**What you should do**
In the material below, the lines containing the word "orange" are required; copy each of them.

**Given records**
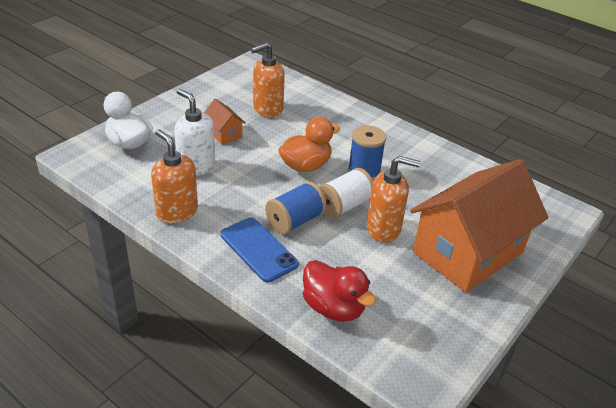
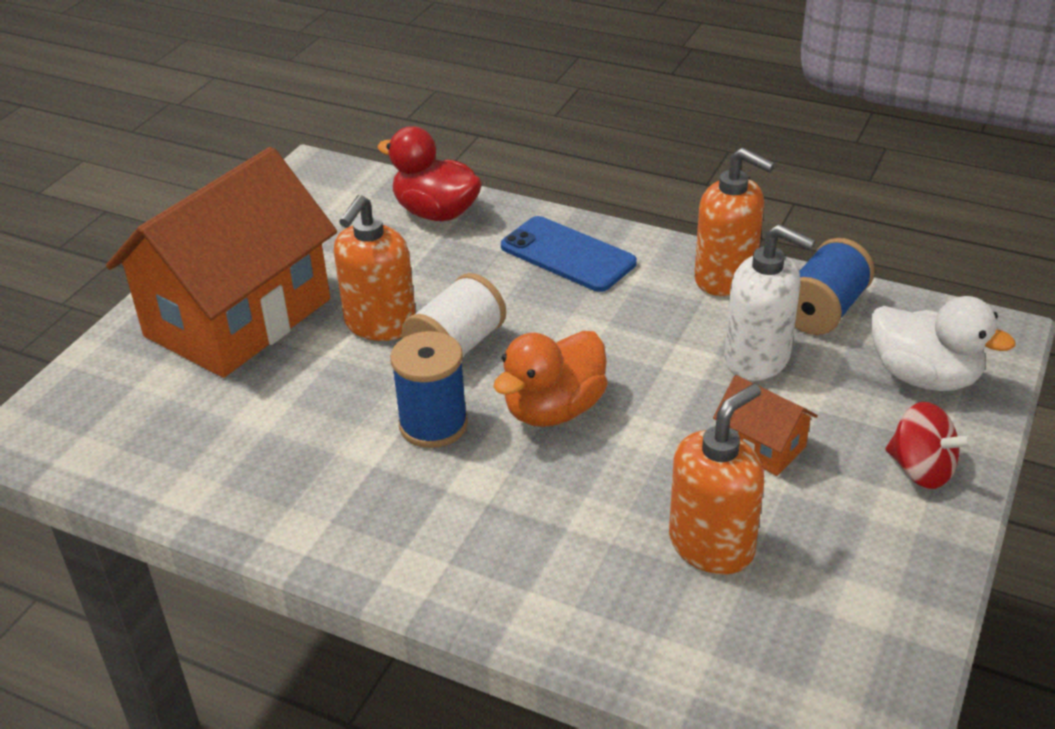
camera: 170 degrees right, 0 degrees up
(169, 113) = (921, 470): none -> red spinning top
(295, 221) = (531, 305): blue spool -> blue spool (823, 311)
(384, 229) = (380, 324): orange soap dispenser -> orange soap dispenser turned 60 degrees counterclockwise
* * *
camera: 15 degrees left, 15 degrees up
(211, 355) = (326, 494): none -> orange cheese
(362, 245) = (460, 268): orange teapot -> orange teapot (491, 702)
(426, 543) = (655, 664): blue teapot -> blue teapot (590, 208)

**Expected answer**
(384, 229) = (380, 324): orange soap dispenser -> orange soap dispenser turned 60 degrees counterclockwise
(211, 355) = (326, 494): none -> orange cheese
(362, 245) = (460, 268): orange teapot -> orange teapot (491, 702)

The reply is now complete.